STATED TASK: Copy all of the data below line for line without changing anything, and leave out the picture lines.

EXTRACTED ENTRIES:
········

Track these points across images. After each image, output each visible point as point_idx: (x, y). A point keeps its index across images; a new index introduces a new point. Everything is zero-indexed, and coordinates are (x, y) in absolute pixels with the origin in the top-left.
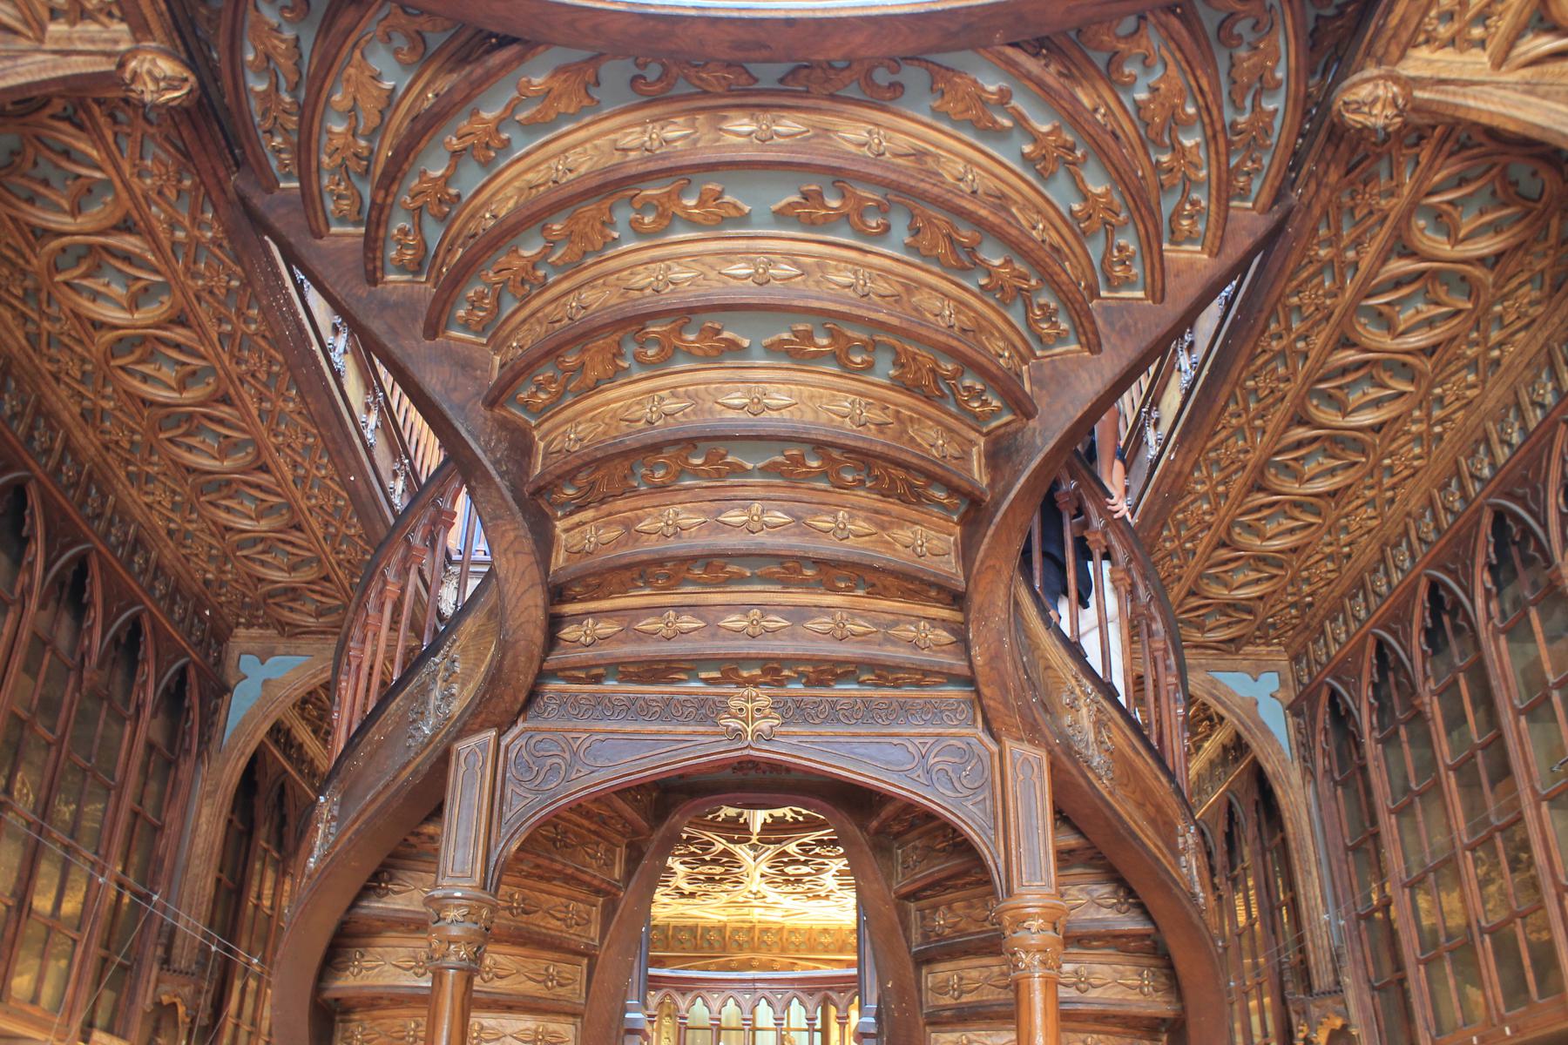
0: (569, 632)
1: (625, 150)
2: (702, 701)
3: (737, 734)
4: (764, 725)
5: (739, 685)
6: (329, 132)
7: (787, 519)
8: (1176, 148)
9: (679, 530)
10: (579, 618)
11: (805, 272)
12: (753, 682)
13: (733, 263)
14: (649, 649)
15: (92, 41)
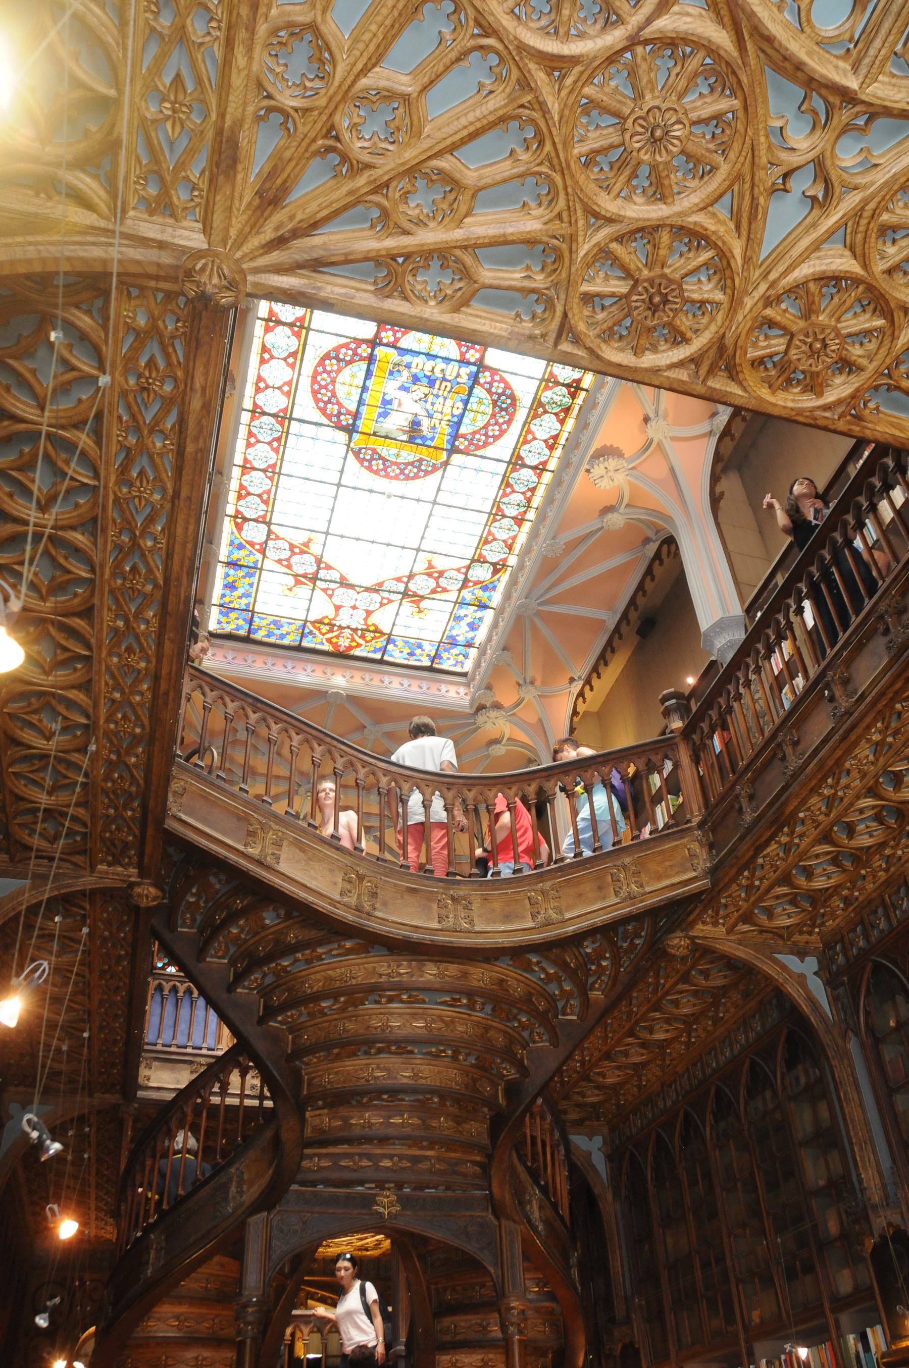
0: (305, 1164)
1: (380, 975)
2: (363, 1196)
3: (381, 1215)
4: (393, 1210)
5: (383, 1189)
6: (230, 932)
7: (419, 1122)
8: (599, 965)
9: (370, 1125)
10: (311, 1157)
11: (447, 1025)
12: (389, 1189)
13: (417, 1020)
14: (347, 1175)
15: (118, 875)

········

EXPECTED OUTPUT:
Track these points across images. After each image, output each visible point as point_idx: (x, y). A point keeps its index across images; a new index introduces a new point. Everything is zero-indexed, and coordinates are (x, y) in absolute pixels with the origin in the top-left.
0: (569, 632)
1: (625, 150)
2: (702, 701)
3: (737, 734)
4: (764, 725)
5: (739, 685)
6: (329, 132)
7: (787, 519)
8: (1176, 148)
9: (679, 530)
10: (579, 618)
11: (805, 272)
12: (753, 682)
13: (733, 263)
14: (649, 649)
15: (92, 41)
0: (305, 1164)
1: (380, 975)
2: (363, 1196)
3: (381, 1215)
4: (393, 1210)
5: (383, 1189)
6: (230, 932)
7: (419, 1122)
8: (599, 965)
9: (370, 1125)
10: (311, 1157)
11: (447, 1025)
12: (389, 1189)
13: (417, 1020)
14: (347, 1175)
15: (118, 875)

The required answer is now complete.